(A block of data)
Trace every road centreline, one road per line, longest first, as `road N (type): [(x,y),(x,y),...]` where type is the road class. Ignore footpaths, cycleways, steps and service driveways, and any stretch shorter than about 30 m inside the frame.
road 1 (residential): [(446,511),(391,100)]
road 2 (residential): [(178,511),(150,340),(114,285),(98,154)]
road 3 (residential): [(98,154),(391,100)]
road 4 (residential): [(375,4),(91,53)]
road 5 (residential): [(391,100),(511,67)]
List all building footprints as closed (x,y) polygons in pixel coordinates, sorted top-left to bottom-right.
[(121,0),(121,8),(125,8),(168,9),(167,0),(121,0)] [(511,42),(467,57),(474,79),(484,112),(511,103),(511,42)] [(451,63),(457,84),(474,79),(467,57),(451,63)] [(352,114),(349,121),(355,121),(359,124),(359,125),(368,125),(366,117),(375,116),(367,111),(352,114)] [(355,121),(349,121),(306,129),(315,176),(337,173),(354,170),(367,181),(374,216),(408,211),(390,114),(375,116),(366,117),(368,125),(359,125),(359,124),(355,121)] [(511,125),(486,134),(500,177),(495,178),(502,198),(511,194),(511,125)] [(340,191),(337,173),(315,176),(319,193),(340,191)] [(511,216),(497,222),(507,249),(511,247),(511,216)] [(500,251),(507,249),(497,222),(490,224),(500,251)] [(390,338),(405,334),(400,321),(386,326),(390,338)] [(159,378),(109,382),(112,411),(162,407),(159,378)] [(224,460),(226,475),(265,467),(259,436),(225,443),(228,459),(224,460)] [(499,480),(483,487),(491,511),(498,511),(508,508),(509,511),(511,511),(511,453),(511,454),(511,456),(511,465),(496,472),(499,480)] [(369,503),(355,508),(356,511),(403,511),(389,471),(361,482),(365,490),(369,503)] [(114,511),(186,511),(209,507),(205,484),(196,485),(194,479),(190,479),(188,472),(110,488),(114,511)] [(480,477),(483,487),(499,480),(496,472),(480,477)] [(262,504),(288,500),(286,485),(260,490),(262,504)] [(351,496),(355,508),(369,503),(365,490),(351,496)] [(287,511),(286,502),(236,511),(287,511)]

Exercise prompt » Please write out the items exactly, from the first line through the line that contains "road 5 (residential): [(391,100),(511,67)]", including both of those lines.

Full answer »
Trace every road centreline, one road per line, longest first, as `road N (type): [(x,y),(x,y),...]` where type is the road class. Ignore footpaths, cycleways, steps and service driveways, and any stretch shorter than about 30 m inside the frame.
road 1 (residential): [(446,511),(391,100)]
road 2 (residential): [(178,511),(150,340),(114,285),(98,154)]
road 3 (residential): [(98,154),(391,100)]
road 4 (residential): [(375,4),(91,53)]
road 5 (residential): [(391,100),(511,67)]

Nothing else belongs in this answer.